INSTRUCTIONS TO FOLLOW — Write out exactly what each line says, starting with the first line below and ending on the one with "green banana: 7 -> 6".

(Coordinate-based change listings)
• • • •

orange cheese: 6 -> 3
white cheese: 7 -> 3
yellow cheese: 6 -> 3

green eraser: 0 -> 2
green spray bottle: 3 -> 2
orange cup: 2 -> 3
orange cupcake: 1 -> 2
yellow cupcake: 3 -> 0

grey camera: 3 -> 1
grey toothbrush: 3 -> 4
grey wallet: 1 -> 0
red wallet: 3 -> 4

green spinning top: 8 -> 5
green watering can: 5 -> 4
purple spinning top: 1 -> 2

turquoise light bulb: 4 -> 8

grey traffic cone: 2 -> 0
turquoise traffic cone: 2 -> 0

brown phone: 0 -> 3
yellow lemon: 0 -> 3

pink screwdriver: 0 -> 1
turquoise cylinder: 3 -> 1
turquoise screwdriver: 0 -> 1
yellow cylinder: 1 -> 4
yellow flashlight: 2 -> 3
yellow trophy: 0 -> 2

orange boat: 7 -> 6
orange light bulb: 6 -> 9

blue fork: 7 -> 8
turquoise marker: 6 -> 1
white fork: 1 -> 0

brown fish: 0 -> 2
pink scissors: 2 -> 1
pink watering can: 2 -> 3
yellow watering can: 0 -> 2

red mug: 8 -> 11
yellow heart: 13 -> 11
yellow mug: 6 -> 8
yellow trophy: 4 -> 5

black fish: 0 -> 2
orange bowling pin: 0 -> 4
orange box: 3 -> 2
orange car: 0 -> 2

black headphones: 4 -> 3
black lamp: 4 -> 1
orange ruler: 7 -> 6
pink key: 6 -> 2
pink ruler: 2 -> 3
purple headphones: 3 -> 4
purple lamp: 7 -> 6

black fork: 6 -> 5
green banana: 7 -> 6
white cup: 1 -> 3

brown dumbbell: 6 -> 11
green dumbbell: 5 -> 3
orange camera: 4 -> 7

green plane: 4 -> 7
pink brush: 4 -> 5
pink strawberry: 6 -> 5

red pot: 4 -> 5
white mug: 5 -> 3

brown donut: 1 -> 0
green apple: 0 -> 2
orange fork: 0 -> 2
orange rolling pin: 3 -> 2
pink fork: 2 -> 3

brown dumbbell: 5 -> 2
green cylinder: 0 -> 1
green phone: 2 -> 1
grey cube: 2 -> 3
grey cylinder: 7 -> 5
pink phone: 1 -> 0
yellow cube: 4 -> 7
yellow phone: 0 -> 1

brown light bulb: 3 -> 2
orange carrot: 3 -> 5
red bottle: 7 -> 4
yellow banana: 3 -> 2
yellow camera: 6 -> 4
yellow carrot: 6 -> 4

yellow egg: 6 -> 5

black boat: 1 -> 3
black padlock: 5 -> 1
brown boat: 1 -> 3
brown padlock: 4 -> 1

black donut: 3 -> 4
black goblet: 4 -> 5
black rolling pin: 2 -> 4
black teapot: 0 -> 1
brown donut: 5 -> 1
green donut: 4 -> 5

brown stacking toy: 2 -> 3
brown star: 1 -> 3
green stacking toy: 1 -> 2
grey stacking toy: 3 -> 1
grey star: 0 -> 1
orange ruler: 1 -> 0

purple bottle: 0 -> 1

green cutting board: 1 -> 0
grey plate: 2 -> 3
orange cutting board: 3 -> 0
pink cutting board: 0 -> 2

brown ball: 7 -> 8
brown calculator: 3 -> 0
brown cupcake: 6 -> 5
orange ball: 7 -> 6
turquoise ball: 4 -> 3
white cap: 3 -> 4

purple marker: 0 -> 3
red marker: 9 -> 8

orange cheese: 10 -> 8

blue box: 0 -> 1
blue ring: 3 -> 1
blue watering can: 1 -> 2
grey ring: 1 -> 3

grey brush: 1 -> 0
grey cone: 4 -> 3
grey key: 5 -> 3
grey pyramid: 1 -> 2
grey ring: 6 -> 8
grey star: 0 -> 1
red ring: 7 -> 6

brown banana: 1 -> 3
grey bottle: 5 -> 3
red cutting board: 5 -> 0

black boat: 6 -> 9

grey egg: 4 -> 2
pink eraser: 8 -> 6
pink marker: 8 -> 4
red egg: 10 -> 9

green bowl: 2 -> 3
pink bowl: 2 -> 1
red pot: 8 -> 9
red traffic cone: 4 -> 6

• • • •

ANSWER FOR THE TASK —
orange cheese: 6 -> 3
white cheese: 7 -> 3
yellow cheese: 6 -> 3

green eraser: 0 -> 2
green spray bottle: 3 -> 2
orange cup: 2 -> 3
orange cupcake: 1 -> 2
yellow cupcake: 3 -> 0

grey camera: 3 -> 1
grey toothbrush: 3 -> 4
grey wallet: 1 -> 0
red wallet: 3 -> 4

green spinning top: 8 -> 5
green watering can: 5 -> 4
purple spinning top: 1 -> 2

turquoise light bulb: 4 -> 8

grey traffic cone: 2 -> 0
turquoise traffic cone: 2 -> 0

brown phone: 0 -> 3
yellow lemon: 0 -> 3

pink screwdriver: 0 -> 1
turquoise cylinder: 3 -> 1
turquoise screwdriver: 0 -> 1
yellow cylinder: 1 -> 4
yellow flashlight: 2 -> 3
yellow trophy: 0 -> 2

orange boat: 7 -> 6
orange light bulb: 6 -> 9

blue fork: 7 -> 8
turquoise marker: 6 -> 1
white fork: 1 -> 0

brown fish: 0 -> 2
pink scissors: 2 -> 1
pink watering can: 2 -> 3
yellow watering can: 0 -> 2

red mug: 8 -> 11
yellow heart: 13 -> 11
yellow mug: 6 -> 8
yellow trophy: 4 -> 5

black fish: 0 -> 2
orange bowling pin: 0 -> 4
orange box: 3 -> 2
orange car: 0 -> 2

black headphones: 4 -> 3
black lamp: 4 -> 1
orange ruler: 7 -> 6
pink key: 6 -> 2
pink ruler: 2 -> 3
purple headphones: 3 -> 4
purple lamp: 7 -> 6

black fork: 6 -> 5
green banana: 7 -> 6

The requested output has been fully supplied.